◆ Task item:
Every line in the data below from the one containing "SW202: button (AGND, KEY) -> none" down to the one containing "R12: 100 (AMP, IND) -> 1.8k (AMP, IND)", both included, must be retyped exactly; no other line is to appear.

◆ Record extracts:
○ ○ ○ ○ ○
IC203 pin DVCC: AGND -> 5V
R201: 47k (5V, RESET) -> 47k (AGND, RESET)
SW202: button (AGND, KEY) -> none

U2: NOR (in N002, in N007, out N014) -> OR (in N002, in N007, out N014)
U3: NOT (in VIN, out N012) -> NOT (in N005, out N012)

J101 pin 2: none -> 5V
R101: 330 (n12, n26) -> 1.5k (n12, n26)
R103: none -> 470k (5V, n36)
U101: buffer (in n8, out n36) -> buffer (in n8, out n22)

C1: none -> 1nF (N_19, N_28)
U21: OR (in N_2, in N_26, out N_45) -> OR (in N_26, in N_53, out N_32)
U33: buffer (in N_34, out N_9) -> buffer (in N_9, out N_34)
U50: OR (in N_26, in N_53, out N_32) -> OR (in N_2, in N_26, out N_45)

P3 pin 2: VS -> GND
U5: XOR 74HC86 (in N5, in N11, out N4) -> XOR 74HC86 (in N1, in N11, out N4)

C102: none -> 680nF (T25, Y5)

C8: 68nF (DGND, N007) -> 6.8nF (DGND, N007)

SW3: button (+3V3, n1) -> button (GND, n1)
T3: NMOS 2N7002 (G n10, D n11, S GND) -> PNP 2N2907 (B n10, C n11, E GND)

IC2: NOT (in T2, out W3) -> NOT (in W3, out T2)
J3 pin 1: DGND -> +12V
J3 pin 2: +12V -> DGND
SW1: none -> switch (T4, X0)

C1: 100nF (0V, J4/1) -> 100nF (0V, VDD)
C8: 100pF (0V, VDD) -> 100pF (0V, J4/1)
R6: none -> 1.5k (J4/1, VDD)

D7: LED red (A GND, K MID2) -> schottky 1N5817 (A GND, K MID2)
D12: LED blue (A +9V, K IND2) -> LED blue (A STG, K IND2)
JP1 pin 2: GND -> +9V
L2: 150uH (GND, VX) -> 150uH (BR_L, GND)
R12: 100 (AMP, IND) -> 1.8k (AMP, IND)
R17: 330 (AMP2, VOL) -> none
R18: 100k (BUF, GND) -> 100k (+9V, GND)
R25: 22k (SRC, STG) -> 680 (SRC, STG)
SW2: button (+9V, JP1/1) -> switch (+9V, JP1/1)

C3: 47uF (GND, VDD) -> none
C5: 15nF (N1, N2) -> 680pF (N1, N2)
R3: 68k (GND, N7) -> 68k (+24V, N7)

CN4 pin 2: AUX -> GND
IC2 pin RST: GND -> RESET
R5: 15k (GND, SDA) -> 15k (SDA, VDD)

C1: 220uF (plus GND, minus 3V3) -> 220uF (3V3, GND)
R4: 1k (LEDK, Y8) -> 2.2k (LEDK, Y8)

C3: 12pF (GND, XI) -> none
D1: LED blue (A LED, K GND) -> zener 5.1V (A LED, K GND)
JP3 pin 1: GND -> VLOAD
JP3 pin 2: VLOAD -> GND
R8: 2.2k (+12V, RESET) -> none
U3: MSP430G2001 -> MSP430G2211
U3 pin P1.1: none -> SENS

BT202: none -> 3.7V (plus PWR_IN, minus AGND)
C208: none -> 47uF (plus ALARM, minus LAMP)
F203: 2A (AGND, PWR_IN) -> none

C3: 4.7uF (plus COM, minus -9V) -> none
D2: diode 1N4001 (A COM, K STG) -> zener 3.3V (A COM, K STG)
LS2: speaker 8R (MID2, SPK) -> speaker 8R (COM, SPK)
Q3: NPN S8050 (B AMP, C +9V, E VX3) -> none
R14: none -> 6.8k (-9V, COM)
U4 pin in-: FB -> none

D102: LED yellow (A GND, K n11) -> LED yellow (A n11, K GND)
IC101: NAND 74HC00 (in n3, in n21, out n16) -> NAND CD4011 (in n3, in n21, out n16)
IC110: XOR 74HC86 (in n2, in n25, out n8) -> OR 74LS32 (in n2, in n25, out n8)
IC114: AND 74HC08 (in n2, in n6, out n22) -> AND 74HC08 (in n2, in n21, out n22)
○ ○ ○ ○ ○
◆ Result for this task:
SW202: button (AGND, KEY) -> none

U2: NOR (in N002, in N007, out N014) -> OR (in N002, in N007, out N014)
U3: NOT (in VIN, out N012) -> NOT (in N005, out N012)

J101 pin 2: none -> 5V
R101: 330 (n12, n26) -> 1.5k (n12, n26)
R103: none -> 470k (5V, n36)
U101: buffer (in n8, out n36) -> buffer (in n8, out n22)

C1: none -> 1nF (N_19, N_28)
U21: OR (in N_2, in N_26, out N_45) -> OR (in N_26, in N_53, out N_32)
U33: buffer (in N_34, out N_9) -> buffer (in N_9, out N_34)
U50: OR (in N_26, in N_53, out N_32) -> OR (in N_2, in N_26, out N_45)

P3 pin 2: VS -> GND
U5: XOR 74HC86 (in N5, in N11, out N4) -> XOR 74HC86 (in N1, in N11, out N4)

C102: none -> 680nF (T25, Y5)

C8: 68nF (DGND, N007) -> 6.8nF (DGND, N007)

SW3: button (+3V3, n1) -> button (GND, n1)
T3: NMOS 2N7002 (G n10, D n11, S GND) -> PNP 2N2907 (B n10, C n11, E GND)

IC2: NOT (in T2, out W3) -> NOT (in W3, out T2)
J3 pin 1: DGND -> +12V
J3 pin 2: +12V -> DGND
SW1: none -> switch (T4, X0)

C1: 100nF (0V, J4/1) -> 100nF (0V, VDD)
C8: 100pF (0V, VDD) -> 100pF (0V, J4/1)
R6: none -> 1.5k (J4/1, VDD)

D7: LED red (A GND, K MID2) -> schottky 1N5817 (A GND, K MID2)
D12: LED blue (A +9V, K IND2) -> LED blue (A STG, K IND2)
JP1 pin 2: GND -> +9V
L2: 150uH (GND, VX) -> 150uH (BR_L, GND)
R12: 100 (AMP, IND) -> 1.8k (AMP, IND)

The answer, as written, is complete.